## About this exercise
Restrict the output to the lines below starting at the one that contains "R11: 33k (+12V, Y11) -> none" and ending at the one that contains "R6: 1.8k (COM, VA) -> 1.8k (VA, n26)", and restate them word for word, both ends included.

## Input data
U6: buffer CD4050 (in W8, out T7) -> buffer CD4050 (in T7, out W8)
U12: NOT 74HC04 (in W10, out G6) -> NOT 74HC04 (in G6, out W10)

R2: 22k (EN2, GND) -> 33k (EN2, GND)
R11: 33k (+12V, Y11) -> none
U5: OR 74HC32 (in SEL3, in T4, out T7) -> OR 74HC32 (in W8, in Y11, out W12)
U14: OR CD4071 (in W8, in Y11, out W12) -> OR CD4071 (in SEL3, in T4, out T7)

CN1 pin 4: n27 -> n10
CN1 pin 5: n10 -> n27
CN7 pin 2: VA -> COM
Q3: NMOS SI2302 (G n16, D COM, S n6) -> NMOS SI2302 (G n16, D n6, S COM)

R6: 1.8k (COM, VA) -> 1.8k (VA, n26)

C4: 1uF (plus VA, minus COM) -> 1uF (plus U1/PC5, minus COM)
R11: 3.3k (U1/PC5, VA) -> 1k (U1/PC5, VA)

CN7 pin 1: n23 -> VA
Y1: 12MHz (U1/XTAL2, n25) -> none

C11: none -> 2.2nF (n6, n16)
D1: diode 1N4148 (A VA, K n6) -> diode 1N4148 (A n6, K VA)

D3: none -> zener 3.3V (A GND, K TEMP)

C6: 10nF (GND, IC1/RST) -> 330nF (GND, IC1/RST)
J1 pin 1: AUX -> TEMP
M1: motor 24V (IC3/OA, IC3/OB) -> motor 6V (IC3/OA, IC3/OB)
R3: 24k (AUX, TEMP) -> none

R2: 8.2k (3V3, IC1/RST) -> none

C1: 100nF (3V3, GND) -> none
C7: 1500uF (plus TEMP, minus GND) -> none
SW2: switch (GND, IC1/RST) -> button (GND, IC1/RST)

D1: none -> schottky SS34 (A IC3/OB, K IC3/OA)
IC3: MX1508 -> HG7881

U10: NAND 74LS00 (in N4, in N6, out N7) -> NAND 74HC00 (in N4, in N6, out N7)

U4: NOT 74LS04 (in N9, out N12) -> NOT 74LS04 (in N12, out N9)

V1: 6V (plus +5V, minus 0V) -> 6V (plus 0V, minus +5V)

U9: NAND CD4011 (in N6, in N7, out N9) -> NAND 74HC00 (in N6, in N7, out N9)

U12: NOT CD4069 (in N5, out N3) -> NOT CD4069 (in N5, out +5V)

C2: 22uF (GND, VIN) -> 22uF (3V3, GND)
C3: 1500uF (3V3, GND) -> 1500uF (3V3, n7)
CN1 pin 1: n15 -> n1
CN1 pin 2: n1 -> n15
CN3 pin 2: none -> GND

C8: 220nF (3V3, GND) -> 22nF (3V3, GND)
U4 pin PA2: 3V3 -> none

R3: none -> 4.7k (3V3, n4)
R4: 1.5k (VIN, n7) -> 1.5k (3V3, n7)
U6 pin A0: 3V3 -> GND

## Task answer
R11: 33k (+12V, Y11) -> none
U5: OR 74HC32 (in SEL3, in T4, out T7) -> OR 74HC32 (in W8, in Y11, out W12)
U14: OR CD4071 (in W8, in Y11, out W12) -> OR CD4071 (in SEL3, in T4, out T7)

CN1 pin 4: n27 -> n10
CN1 pin 5: n10 -> n27
CN7 pin 2: VA -> COM
Q3: NMOS SI2302 (G n16, D COM, S n6) -> NMOS SI2302 (G n16, D n6, S COM)

R6: 1.8k (COM, VA) -> 1.8k (VA, n26)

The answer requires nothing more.